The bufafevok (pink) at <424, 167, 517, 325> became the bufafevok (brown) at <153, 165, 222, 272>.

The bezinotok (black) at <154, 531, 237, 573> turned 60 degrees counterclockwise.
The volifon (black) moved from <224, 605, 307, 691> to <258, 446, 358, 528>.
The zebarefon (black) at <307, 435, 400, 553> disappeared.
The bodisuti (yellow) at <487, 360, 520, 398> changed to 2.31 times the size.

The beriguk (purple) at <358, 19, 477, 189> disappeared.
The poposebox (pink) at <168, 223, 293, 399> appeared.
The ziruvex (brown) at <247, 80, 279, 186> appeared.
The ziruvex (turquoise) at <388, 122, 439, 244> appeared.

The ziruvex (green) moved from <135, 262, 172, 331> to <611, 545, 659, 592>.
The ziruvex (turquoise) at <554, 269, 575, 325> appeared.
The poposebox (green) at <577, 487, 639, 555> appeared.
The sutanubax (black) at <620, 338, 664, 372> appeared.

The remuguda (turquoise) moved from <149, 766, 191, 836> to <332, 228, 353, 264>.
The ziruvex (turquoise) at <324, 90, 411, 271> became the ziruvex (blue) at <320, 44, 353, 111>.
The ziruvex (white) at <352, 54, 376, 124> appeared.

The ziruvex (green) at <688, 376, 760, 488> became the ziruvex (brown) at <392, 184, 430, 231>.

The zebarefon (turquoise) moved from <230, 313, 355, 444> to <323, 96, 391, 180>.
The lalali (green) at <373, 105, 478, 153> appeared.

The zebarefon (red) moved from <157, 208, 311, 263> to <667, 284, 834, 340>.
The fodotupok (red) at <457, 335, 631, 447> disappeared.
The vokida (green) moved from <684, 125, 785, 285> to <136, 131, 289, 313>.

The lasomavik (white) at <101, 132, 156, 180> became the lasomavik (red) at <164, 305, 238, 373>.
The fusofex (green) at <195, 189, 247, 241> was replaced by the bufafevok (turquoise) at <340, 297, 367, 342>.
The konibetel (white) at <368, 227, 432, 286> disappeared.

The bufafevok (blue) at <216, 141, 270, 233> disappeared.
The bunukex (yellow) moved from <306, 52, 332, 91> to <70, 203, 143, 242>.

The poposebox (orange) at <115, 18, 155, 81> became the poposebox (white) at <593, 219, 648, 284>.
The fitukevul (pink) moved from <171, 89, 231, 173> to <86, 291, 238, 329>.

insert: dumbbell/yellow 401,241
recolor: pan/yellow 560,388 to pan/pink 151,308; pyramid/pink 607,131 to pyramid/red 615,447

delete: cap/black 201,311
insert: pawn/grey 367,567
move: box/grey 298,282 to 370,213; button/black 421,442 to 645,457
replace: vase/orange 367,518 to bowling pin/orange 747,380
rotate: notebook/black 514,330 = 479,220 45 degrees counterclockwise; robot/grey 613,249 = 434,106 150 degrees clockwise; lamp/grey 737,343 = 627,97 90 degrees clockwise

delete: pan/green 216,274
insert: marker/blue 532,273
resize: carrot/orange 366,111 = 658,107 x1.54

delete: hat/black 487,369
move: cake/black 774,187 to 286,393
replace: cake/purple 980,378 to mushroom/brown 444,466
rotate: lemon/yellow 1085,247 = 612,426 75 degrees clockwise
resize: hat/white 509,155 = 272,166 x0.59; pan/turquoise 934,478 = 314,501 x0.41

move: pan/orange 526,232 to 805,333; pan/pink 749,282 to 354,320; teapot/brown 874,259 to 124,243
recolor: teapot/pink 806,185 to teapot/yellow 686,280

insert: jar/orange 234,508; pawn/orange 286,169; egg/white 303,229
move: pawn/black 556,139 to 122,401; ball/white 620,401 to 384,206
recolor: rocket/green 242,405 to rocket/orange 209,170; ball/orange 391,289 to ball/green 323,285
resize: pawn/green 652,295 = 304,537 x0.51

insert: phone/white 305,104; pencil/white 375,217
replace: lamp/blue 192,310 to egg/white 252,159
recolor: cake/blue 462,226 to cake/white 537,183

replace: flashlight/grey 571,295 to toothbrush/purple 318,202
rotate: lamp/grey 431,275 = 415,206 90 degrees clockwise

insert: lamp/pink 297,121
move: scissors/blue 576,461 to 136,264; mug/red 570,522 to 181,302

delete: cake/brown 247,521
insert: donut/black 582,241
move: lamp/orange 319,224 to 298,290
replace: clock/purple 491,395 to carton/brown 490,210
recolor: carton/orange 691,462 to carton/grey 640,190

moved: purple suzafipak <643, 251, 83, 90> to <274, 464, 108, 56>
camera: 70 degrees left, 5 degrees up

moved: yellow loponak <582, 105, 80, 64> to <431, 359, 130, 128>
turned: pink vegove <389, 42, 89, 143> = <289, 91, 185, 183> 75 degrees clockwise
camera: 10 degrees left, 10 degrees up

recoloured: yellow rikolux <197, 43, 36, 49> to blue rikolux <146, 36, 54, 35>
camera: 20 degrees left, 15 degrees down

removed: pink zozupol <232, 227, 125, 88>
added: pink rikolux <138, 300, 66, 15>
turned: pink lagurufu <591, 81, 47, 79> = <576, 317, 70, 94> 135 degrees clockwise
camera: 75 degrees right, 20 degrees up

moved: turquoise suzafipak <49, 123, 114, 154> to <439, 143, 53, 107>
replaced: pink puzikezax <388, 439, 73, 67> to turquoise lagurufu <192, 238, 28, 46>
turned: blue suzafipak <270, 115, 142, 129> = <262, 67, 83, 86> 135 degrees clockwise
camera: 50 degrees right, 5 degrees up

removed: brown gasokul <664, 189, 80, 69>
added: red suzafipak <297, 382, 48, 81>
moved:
+ + +
*WORK ORDER*
In full and without alteration, copy the entries.

*ANSWER BOX*
The bufafevok (pink) at <424, 167, 517, 325> became the bufafevok (brown) at <153, 165, 222, 272>.

The bezinotok (black) at <154, 531, 237, 573> turned 60 degrees counterclockwise.
The volifon (black) moved from <224, 605, 307, 691> to <258, 446, 358, 528>.
The zebarefon (black) at <307, 435, 400, 553> disappeared.
The bodisuti (yellow) at <487, 360, 520, 398> changed to 2.31 times the size.

The beriguk (purple) at <358, 19, 477, 189> disappeared.
The poposebox (pink) at <168, 223, 293, 399> appeared.
The ziruvex (brown) at <247, 80, 279, 186> appeared.
The ziruvex (turquoise) at <388, 122, 439, 244> appeared.

The ziruvex (green) moved from <135, 262, 172, 331> to <611, 545, 659, 592>.
The ziruvex (turquoise) at <554, 269, 575, 325> appeared.
The poposebox (green) at <577, 487, 639, 555> appeared.
The sutanubax (black) at <620, 338, 664, 372> appeared.

The remuguda (turquoise) moved from <149, 766, 191, 836> to <332, 228, 353, 264>.
The ziruvex (turquoise) at <324, 90, 411, 271> became the ziruvex (blue) at <320, 44, 353, 111>.
The ziruvex (white) at <352, 54, 376, 124> appeared.

The ziruvex (green) at <688, 376, 760, 488> became the ziruvex (brown) at <392, 184, 430, 231>.

The zebarefon (turquoise) moved from <230, 313, 355, 444> to <323, 96, 391, 180>.
The lalali (green) at <373, 105, 478, 153> appeared.

The zebarefon (red) moved from <157, 208, 311, 263> to <667, 284, 834, 340>.
The fodotupok (red) at <457, 335, 631, 447> disappeared.
The vokida (green) moved from <684, 125, 785, 285> to <136, 131, 289, 313>.

The lasomavik (white) at <101, 132, 156, 180> became the lasomavik (red) at <164, 305, 238, 373>.
The fusofex (green) at <195, 189, 247, 241> was replaced by the bufafevok (turquoise) at <340, 297, 367, 342>.
The konibetel (white) at <368, 227, 432, 286> disappeared.

The bufafevok (blue) at <216, 141, 270, 233> disappeared.
The bunukex (yellow) moved from <306, 52, 332, 91> to <70, 203, 143, 242>.

The poposebox (orange) at <115, 18, 155, 81> became the poposebox (white) at <593, 219, 648, 284>.
The fitukevul (pink) moved from <171, 89, 231, 173> to <86, 291, 238, 329>.

insert: dumbbell/yellow 401,241
recolor: pan/yellow 560,388 to pan/pink 151,308; pyramid/pink 607,131 to pyramid/red 615,447

delete: cap/black 201,311
insert: pawn/grey 367,567
move: box/grey 298,282 to 370,213; button/black 421,442 to 645,457
replace: vase/orange 367,518 to bowling pin/orange 747,380
rotate: notebook/black 514,330 = 479,220 45 degrees counterclockwise; robot/grey 613,249 = 434,106 150 degrees clockwise; lamp/grey 737,343 = 627,97 90 degrees clockwise

delete: pan/green 216,274
insert: marker/blue 532,273
resize: carrot/orange 366,111 = 658,107 x1.54

delete: hat/black 487,369
move: cake/black 774,187 to 286,393
replace: cake/purple 980,378 to mushroom/brown 444,466
rotate: lemon/yellow 1085,247 = 612,426 75 degrees clockwise
resize: hat/white 509,155 = 272,166 x0.59; pan/turquoise 934,478 = 314,501 x0.41

move: pan/orange 526,232 to 805,333; pan/pink 749,282 to 354,320; teapot/brown 874,259 to 124,243
recolor: teapot/pink 806,185 to teapot/yellow 686,280

insert: jar/orange 234,508; pawn/orange 286,169; egg/white 303,229
move: pawn/black 556,139 to 122,401; ball/white 620,401 to 384,206
recolor: rocket/green 242,405 to rocket/orange 209,170; ball/orange 391,289 to ball/green 323,285
resize: pawn/green 652,295 = 304,537 x0.51

insert: phone/white 305,104; pencil/white 375,217
replace: lamp/blue 192,310 to egg/white 252,159
recolor: cake/blue 462,226 to cake/white 537,183

replace: flashlight/grey 571,295 to toothbrush/purple 318,202
rotate: lamp/grey 431,275 = 415,206 90 degrees clockwise

insert: lamp/pink 297,121
move: scissors/blue 576,461 to 136,264; mug/red 570,522 to 181,302

delete: cake/brown 247,521
insert: donut/black 582,241
move: lamp/orange 319,224 to 298,290
replace: clock/purple 491,395 to carton/brown 490,210
recolor: carton/orange 691,462 to carton/grey 640,190

moved: purple suzafipak <643, 251, 83, 90> to <274, 464, 108, 56>
camera: 70 degrees left, 5 degrees up

moved: yellow loponak <582, 105, 80, 64> to <431, 359, 130, 128>
turned: pink vegove <389, 42, 89, 143> = <289, 91, 185, 183> 75 degrees clockwise
camera: 10 degrees left, 10 degrees up

recoloured: yellow rikolux <197, 43, 36, 49> to blue rikolux <146, 36, 54, 35>
camera: 20 degrees left, 15 degrees down

removed: pink zozupol <232, 227, 125, 88>
added: pink rikolux <138, 300, 66, 15>
turned: pink lagurufu <591, 81, 47, 79> = <576, 317, 70, 94> 135 degrees clockwise
camera: 75 degrees right, 20 degrees up

moved: turquoise suzafipak <49, 123, 114, 154> to <439, 143, 53, 107>
replaced: pink puzikezax <388, 439, 73, 67> to turquoise lagurufu <192, 238, 28, 46>
turned: blue suzafipak <270, 115, 142, 129> = <262, 67, 83, 86> 135 degrees clockwise
camera: 50 degrees right, 5 degrees up

removed: brown gasokul <664, 189, 80, 69>
added: red suzafipak <297, 382, 48, 81>
moved:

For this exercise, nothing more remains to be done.